* **Instructions to follow**:
Nothing but the lines from the one containing "yellow triangle: rotated 42 degrees clockwise" through the last line of the records below should be copied, exactly and without pictures.

------ The input

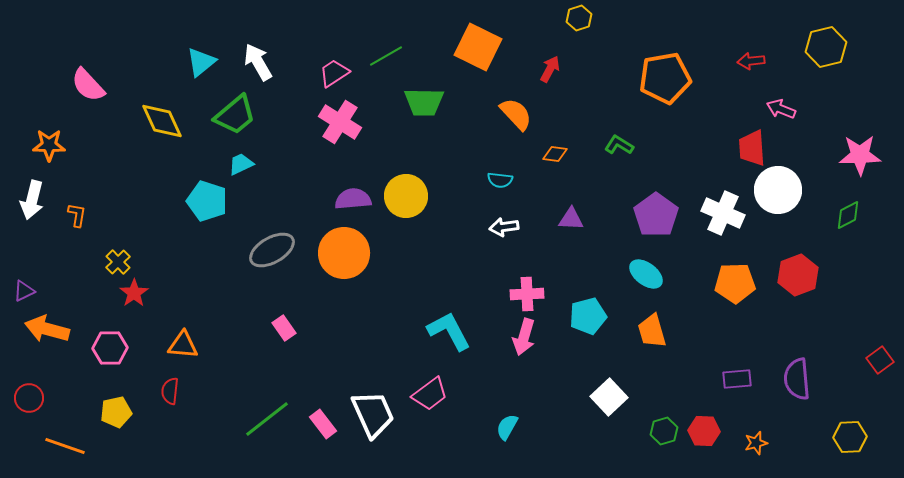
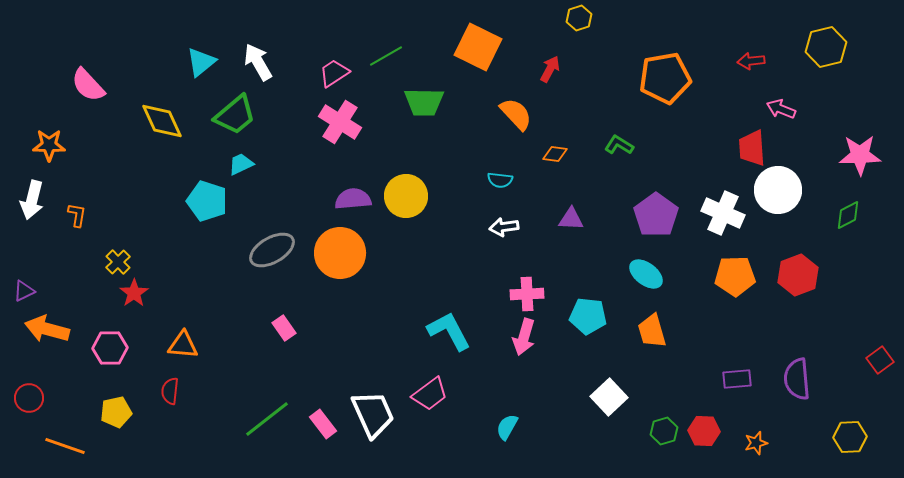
orange circle at (344, 253): moved 4 px left
orange pentagon at (735, 283): moved 7 px up
cyan pentagon at (588, 316): rotated 21 degrees clockwise
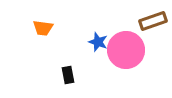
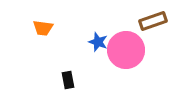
black rectangle: moved 5 px down
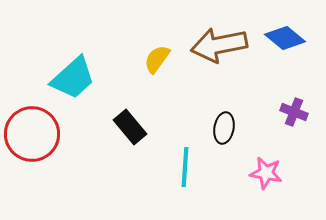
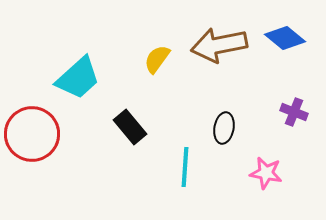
cyan trapezoid: moved 5 px right
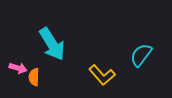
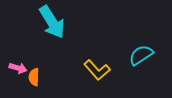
cyan arrow: moved 22 px up
cyan semicircle: rotated 20 degrees clockwise
yellow L-shape: moved 5 px left, 5 px up
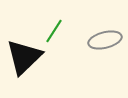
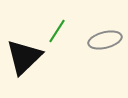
green line: moved 3 px right
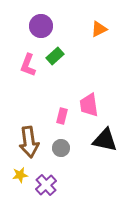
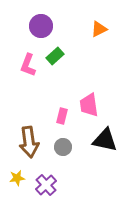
gray circle: moved 2 px right, 1 px up
yellow star: moved 3 px left, 3 px down
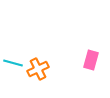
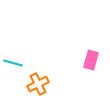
orange cross: moved 15 px down
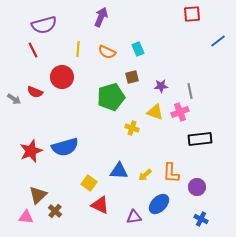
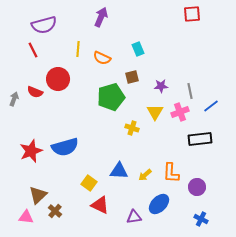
blue line: moved 7 px left, 65 px down
orange semicircle: moved 5 px left, 6 px down
red circle: moved 4 px left, 2 px down
gray arrow: rotated 104 degrees counterclockwise
yellow triangle: rotated 42 degrees clockwise
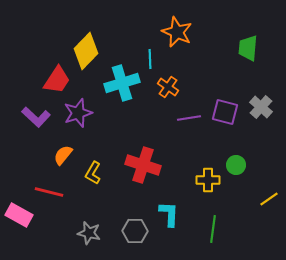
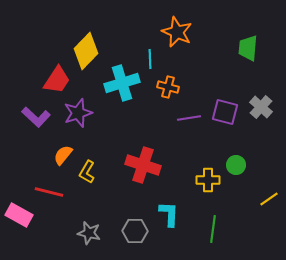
orange cross: rotated 20 degrees counterclockwise
yellow L-shape: moved 6 px left, 1 px up
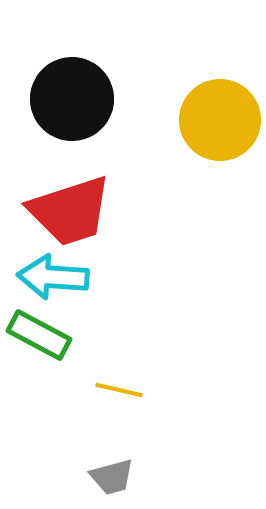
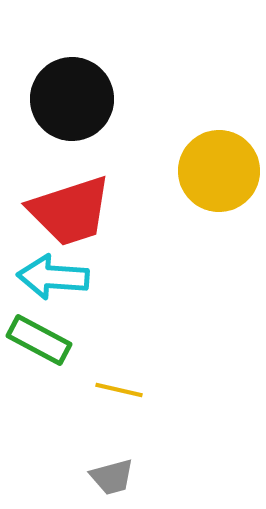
yellow circle: moved 1 px left, 51 px down
green rectangle: moved 5 px down
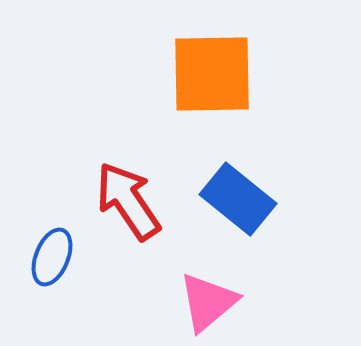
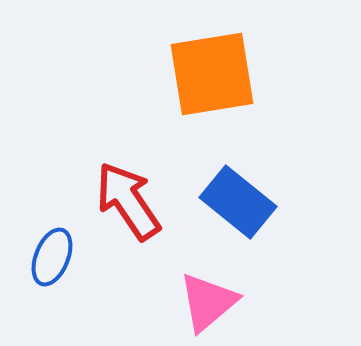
orange square: rotated 8 degrees counterclockwise
blue rectangle: moved 3 px down
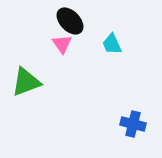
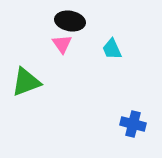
black ellipse: rotated 36 degrees counterclockwise
cyan trapezoid: moved 5 px down
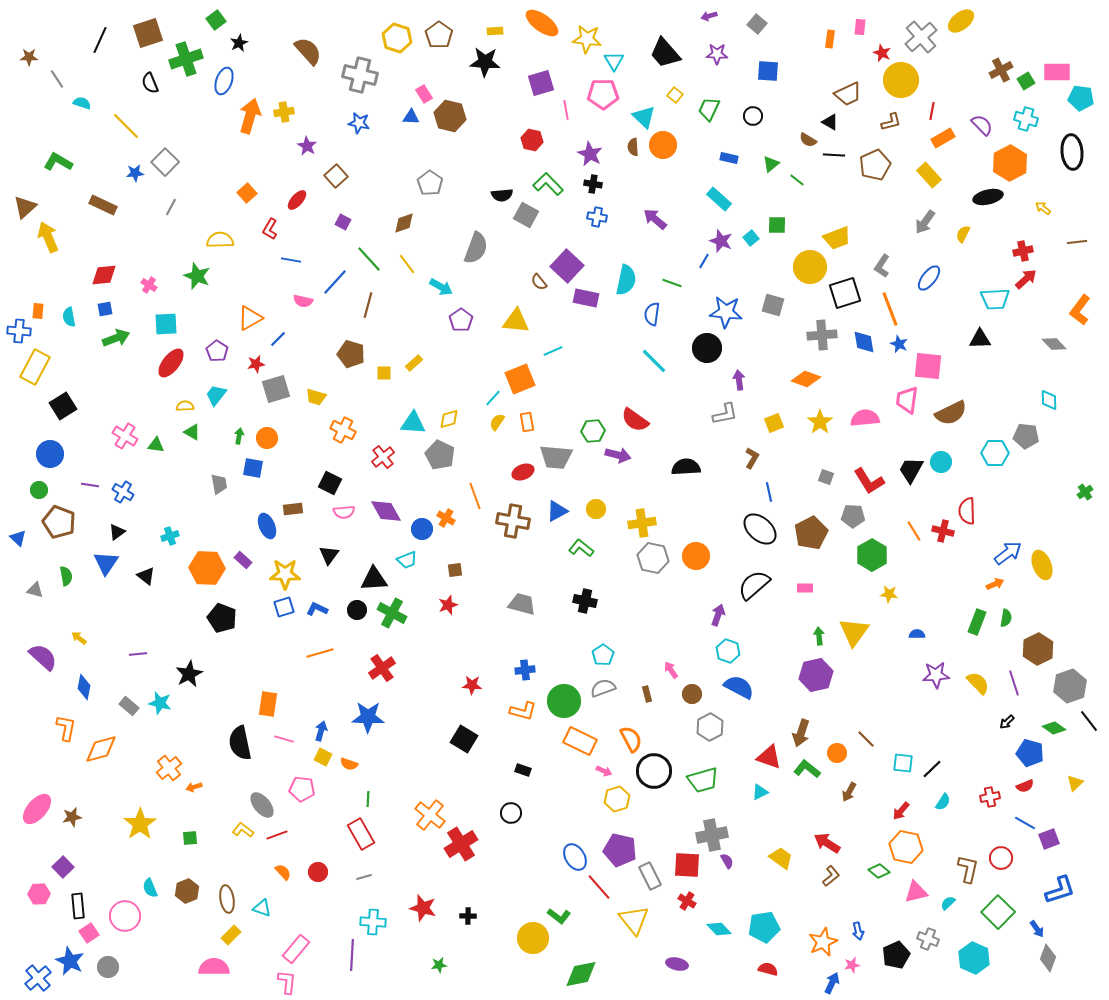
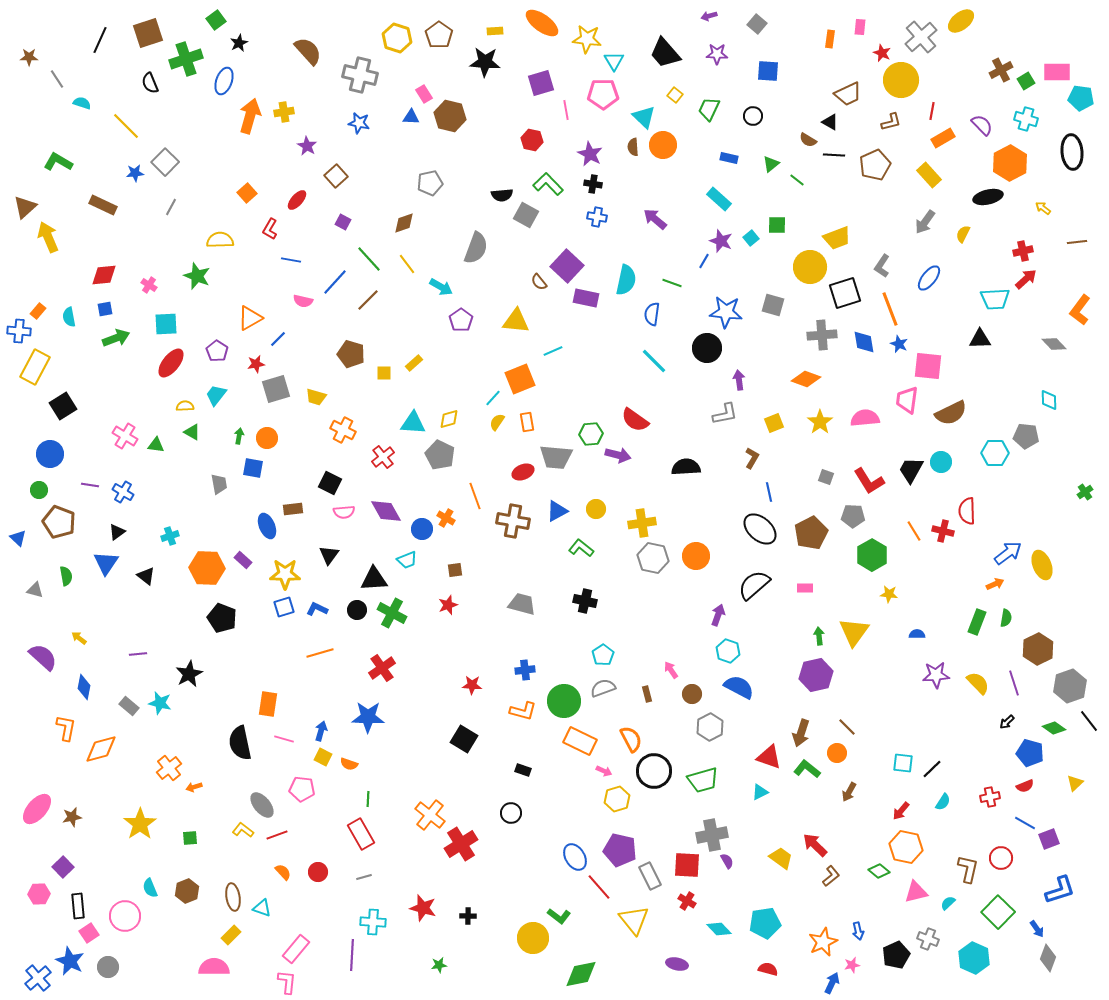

------------

* **Task solution**:
yellow triangle: rotated 42 degrees clockwise
orange cross: rotated 20 degrees counterclockwise
yellow L-shape: moved 6 px left, 1 px up
yellow circle: moved 1 px left, 51 px down
green rectangle: moved 5 px down
orange square: rotated 8 degrees counterclockwise
blue rectangle: moved 3 px down
black ellipse: rotated 36 degrees counterclockwise
cyan trapezoid: moved 5 px down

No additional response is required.